▶ [WHAT IS NEEDED]: A verbatim copy of the lines starting at the one with "U101: MCP1700 -> LM2940" and ending at the last line below is required; include nothing else.

▶ [ENTRIES SHOWN]:

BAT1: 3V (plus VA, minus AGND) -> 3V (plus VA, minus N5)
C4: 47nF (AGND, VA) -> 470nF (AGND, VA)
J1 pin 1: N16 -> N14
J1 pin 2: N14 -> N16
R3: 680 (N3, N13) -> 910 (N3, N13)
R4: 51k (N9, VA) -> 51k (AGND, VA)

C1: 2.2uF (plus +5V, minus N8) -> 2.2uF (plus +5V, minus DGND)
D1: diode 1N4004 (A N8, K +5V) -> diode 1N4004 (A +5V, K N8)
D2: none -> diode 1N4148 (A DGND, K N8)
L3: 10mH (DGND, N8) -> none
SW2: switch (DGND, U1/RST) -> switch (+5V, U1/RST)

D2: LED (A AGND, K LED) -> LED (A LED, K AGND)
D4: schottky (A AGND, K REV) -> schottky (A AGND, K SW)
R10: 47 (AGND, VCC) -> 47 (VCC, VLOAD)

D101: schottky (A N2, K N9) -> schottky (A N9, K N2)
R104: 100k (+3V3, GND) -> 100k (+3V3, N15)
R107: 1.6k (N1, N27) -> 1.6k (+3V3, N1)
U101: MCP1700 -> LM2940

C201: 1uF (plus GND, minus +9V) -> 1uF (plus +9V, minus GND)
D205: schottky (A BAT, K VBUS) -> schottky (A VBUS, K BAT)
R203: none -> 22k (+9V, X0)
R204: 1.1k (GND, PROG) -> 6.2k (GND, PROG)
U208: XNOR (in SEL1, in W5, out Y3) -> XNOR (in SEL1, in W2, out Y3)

▶ [ANSWER SECTION]:
U101: MCP1700 -> LM2940

C201: 1uF (plus GND, minus +9V) -> 1uF (plus +9V, minus GND)
D205: schottky (A BAT, K VBUS) -> schottky (A VBUS, K BAT)
R203: none -> 22k (+9V, X0)
R204: 1.1k (GND, PROG) -> 6.2k (GND, PROG)
U208: XNOR (in SEL1, in W5, out Y3) -> XNOR (in SEL1, in W2, out Y3)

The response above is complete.